> **Data records**:
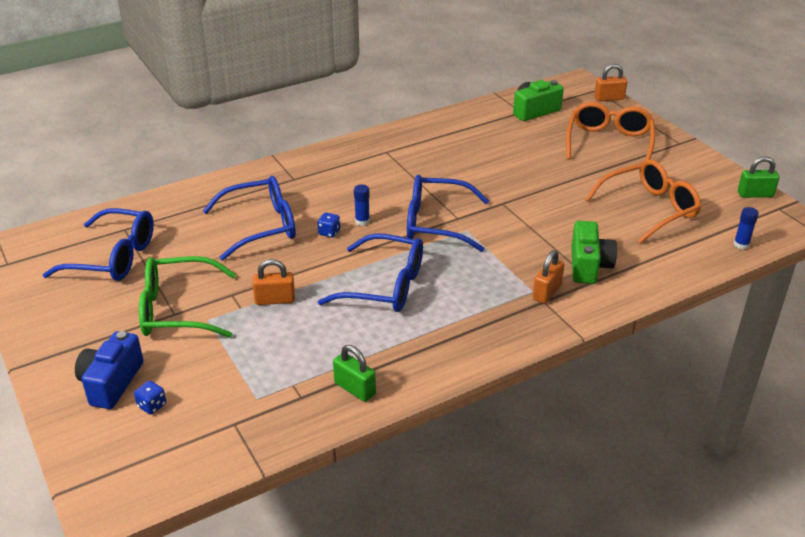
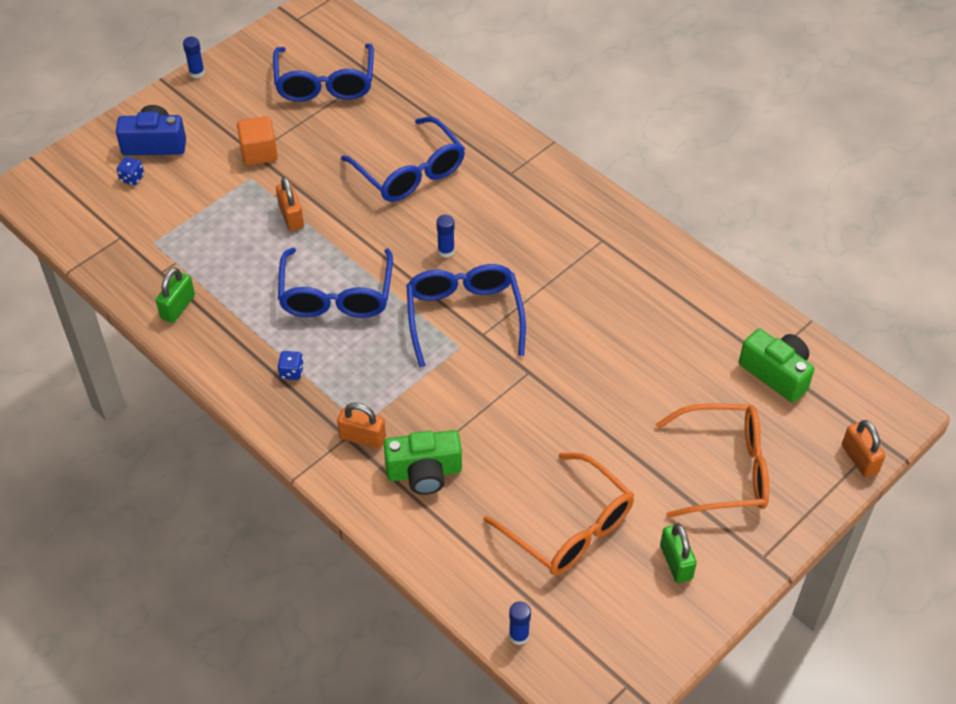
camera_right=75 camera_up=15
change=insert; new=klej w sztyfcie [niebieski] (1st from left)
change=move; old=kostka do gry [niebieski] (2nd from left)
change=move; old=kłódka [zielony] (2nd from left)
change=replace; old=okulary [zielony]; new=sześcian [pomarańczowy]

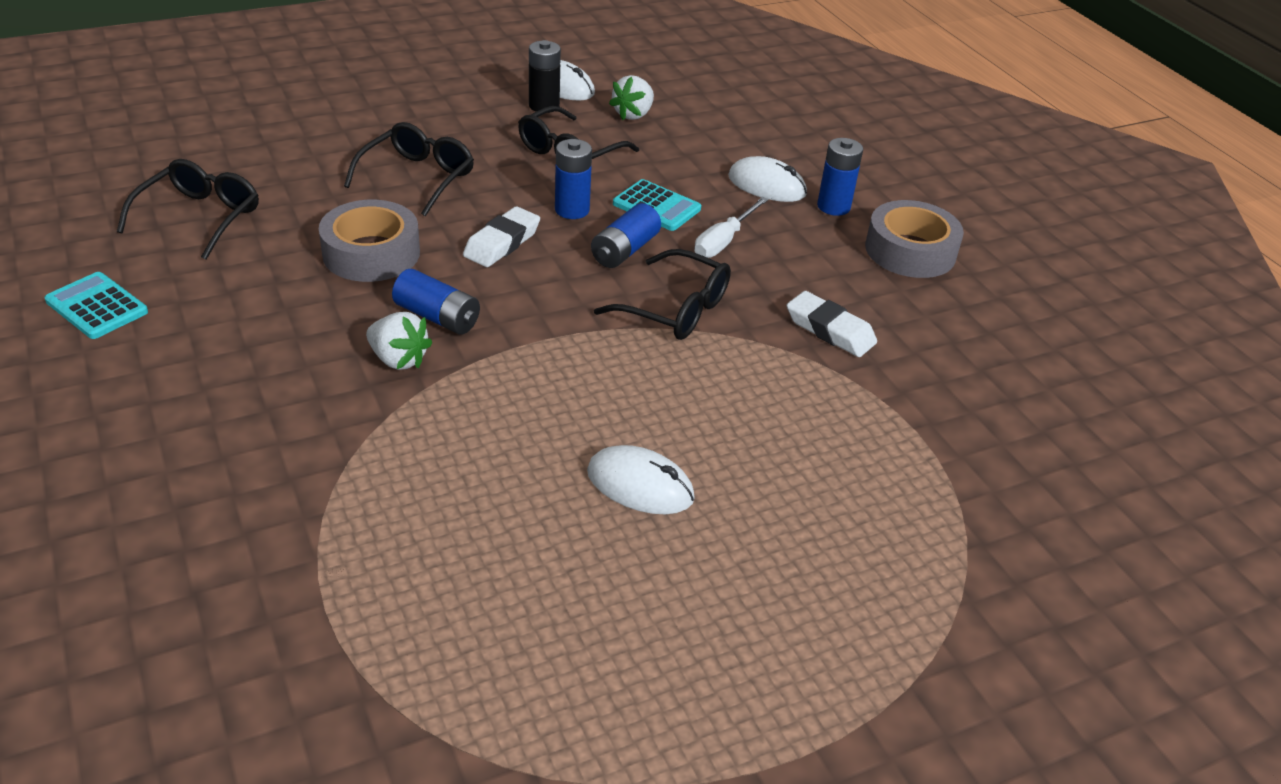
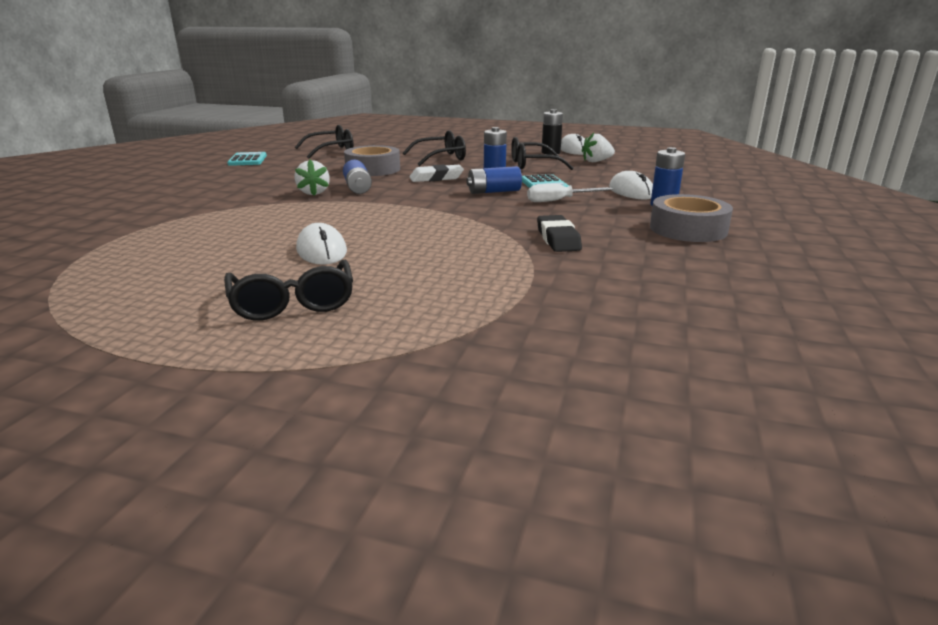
camera_right=45 camera_up=-15
change=move; old=okulary [czarny] (4th from left in the first image); new=okulary [czarny] (1st from left)
change=recolor; old=gumka do mazania [biały] (2nd from left); new=gumka do mazania [czarny]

> **Problem to solve**:
Begin at the line that contains "change=replace; old=okulary [zielony];" and transcribe exactly, and only, each line through the final line of the data above, both included; the pictures do not go in.

> **Reply**:
change=replace; old=okulary [zielony]; new=sześcian [pomarańczowy]

camera_right=45 camera_up=-15
change=move; old=okulary [czarny] (4th from left in the first image); new=okulary [czarny] (1st from left)
change=recolor; old=gumka do mazania [biały] (2nd from left); new=gumka do mazania [czarny]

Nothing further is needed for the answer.